Work item: From the entries below, transcribe exactly the lines between the line holding "R1: none -> 2.2k (+5V, RESET)" and the line holding "V1: AC 1V (GND, IN)", inclusive; skip all other lines.

*** Records supplied Section Begins ***

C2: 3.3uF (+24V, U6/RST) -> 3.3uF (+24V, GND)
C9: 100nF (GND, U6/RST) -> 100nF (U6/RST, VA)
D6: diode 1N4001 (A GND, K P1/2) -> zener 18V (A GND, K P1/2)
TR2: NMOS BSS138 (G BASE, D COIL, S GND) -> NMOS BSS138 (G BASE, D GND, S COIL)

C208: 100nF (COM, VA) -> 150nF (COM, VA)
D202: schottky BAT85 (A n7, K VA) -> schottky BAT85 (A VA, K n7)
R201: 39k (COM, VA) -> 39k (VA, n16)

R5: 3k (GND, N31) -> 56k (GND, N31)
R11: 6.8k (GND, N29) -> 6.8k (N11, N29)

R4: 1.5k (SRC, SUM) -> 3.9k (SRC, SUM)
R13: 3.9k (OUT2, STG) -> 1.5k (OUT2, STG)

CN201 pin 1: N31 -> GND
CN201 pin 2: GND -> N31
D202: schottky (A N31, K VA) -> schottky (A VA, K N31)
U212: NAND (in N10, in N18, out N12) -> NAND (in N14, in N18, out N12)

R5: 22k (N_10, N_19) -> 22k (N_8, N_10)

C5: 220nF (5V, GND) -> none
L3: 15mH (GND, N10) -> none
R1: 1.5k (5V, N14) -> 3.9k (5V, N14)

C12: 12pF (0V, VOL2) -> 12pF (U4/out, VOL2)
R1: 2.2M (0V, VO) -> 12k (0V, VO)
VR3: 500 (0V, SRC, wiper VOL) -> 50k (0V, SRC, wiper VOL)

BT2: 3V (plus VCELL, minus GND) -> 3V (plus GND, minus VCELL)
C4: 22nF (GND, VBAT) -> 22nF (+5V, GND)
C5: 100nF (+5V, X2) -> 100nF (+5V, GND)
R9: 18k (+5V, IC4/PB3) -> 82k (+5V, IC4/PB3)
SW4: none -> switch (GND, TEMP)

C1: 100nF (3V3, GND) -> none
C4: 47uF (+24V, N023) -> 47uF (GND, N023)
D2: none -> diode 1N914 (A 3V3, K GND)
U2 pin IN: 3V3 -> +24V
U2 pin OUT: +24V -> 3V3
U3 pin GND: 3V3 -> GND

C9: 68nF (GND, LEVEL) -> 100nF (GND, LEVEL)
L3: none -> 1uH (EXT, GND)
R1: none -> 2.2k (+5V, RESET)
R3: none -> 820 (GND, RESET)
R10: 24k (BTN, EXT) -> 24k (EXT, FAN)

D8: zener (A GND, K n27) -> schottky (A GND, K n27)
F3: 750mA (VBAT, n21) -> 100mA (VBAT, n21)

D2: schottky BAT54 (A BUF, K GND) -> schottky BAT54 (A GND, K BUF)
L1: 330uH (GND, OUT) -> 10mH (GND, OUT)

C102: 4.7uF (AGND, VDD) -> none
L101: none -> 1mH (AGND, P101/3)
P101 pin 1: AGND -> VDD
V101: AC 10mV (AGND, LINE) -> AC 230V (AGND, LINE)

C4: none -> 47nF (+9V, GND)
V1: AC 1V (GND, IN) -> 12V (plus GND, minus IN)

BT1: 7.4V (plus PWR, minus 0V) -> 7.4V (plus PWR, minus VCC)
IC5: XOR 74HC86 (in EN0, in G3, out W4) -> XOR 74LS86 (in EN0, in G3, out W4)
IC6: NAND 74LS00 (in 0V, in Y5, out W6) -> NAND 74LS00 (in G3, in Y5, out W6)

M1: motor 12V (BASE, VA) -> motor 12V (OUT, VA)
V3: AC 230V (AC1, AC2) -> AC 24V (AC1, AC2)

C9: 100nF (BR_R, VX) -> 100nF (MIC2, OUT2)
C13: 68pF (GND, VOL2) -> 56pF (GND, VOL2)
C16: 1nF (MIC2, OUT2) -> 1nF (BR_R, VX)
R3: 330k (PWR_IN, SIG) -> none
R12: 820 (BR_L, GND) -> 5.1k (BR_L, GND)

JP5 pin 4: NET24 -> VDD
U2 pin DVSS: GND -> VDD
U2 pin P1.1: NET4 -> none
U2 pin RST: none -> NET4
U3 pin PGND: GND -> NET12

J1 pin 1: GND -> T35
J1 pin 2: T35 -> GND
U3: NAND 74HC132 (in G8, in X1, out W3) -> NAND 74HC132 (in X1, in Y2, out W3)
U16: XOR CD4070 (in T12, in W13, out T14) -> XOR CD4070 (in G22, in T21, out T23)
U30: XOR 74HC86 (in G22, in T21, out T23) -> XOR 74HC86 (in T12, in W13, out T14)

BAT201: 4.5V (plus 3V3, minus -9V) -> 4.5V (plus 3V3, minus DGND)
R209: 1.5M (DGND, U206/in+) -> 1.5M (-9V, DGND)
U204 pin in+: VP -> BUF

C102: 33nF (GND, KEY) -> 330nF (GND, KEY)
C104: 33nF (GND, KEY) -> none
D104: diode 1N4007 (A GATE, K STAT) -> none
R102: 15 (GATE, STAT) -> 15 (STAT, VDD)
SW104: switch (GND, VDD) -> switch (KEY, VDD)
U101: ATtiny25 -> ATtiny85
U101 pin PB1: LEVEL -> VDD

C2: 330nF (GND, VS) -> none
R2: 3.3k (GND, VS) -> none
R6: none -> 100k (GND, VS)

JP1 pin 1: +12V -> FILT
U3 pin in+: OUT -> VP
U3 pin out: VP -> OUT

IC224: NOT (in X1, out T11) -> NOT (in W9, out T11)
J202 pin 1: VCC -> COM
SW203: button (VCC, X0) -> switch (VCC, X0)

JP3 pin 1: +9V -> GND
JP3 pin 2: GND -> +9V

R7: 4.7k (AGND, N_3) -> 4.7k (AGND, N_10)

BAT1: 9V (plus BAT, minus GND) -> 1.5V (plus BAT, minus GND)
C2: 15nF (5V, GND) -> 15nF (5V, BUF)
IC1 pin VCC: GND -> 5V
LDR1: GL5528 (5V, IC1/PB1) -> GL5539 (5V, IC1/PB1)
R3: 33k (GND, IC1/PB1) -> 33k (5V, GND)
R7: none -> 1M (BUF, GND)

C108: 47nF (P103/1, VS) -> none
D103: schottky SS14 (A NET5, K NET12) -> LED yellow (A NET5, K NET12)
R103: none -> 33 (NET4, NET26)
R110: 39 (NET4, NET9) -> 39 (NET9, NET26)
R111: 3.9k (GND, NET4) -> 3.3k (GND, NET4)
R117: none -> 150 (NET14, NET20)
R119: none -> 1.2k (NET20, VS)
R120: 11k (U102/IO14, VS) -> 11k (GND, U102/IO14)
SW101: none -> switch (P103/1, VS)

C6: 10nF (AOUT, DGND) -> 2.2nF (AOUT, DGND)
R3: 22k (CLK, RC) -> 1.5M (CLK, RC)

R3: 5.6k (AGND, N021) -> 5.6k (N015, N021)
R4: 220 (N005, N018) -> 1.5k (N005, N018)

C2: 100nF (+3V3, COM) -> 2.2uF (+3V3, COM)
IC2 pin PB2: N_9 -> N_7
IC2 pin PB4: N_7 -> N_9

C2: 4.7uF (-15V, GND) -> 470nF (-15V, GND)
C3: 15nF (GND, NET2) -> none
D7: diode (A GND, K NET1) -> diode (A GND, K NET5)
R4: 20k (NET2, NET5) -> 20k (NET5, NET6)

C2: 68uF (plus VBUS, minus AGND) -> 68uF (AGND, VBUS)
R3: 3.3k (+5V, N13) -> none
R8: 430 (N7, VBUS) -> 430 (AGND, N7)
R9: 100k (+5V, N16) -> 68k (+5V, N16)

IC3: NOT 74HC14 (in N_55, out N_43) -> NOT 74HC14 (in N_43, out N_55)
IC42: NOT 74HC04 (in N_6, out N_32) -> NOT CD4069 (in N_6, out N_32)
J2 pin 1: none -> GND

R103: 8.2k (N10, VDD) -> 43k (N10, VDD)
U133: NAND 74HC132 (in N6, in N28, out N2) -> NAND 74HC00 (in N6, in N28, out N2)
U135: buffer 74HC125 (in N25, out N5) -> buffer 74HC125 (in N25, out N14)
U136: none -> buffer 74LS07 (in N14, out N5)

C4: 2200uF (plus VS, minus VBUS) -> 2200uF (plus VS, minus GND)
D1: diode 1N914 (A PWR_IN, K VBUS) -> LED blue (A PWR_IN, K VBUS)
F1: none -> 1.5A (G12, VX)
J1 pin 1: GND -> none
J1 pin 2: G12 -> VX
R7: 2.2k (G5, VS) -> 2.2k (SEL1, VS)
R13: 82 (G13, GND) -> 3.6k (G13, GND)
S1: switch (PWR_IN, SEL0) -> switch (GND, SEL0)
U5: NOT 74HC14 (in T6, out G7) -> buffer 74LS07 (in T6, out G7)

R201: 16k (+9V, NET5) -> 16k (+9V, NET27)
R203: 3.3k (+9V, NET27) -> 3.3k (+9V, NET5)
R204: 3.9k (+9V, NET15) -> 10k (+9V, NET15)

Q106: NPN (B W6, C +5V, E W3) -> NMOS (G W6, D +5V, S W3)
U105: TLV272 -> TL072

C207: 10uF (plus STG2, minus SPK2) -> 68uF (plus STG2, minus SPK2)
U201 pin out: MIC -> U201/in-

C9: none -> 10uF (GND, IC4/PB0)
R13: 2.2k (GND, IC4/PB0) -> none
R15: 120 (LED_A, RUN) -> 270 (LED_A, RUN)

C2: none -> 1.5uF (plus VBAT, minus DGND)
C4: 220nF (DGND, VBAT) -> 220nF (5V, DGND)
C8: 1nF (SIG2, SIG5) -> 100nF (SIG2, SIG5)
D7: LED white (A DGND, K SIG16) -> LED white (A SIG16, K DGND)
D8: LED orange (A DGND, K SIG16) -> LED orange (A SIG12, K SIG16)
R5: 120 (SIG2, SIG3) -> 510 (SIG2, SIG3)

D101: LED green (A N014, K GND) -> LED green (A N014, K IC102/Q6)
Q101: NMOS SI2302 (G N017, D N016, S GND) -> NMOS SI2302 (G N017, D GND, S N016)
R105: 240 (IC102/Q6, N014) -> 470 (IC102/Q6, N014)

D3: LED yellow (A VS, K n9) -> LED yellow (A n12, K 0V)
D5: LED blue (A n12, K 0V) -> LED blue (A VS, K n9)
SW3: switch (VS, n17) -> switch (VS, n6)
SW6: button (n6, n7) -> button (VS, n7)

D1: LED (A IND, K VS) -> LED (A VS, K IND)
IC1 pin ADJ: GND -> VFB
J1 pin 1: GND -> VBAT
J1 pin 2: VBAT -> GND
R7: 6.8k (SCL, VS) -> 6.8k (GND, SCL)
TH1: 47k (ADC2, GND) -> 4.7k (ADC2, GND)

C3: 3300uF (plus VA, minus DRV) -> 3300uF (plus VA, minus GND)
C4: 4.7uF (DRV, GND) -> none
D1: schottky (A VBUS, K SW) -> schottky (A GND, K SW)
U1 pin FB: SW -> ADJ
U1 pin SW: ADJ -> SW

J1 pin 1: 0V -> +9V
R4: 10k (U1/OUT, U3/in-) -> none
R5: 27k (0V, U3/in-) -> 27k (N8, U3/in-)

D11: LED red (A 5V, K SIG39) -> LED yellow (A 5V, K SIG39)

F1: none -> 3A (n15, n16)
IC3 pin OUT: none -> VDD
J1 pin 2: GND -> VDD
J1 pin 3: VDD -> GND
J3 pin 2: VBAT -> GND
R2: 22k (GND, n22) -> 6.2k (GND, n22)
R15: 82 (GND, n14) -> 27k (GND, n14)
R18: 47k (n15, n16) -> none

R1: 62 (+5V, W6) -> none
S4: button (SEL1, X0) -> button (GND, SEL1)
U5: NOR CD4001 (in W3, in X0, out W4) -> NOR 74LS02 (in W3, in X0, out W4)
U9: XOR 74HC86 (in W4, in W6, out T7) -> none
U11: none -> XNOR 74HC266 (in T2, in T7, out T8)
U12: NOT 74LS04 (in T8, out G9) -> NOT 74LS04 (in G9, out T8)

*** Records supplied Section Ends ***

Result for this task:
R1: none -> 2.2k (+5V, RESET)
R3: none -> 820 (GND, RESET)
R10: 24k (BTN, EXT) -> 24k (EXT, FAN)

D8: zener (A GND, K n27) -> schottky (A GND, K n27)
F3: 750mA (VBAT, n21) -> 100mA (VBAT, n21)

D2: schottky BAT54 (A BUF, K GND) -> schottky BAT54 (A GND, K BUF)
L1: 330uH (GND, OUT) -> 10mH (GND, OUT)

C102: 4.7uF (AGND, VDD) -> none
L101: none -> 1mH (AGND, P101/3)
P101 pin 1: AGND -> VDD
V101: AC 10mV (AGND, LINE) -> AC 230V (AGND, LINE)

C4: none -> 47nF (+9V, GND)
V1: AC 1V (GND, IN) -> 12V (plus GND, minus IN)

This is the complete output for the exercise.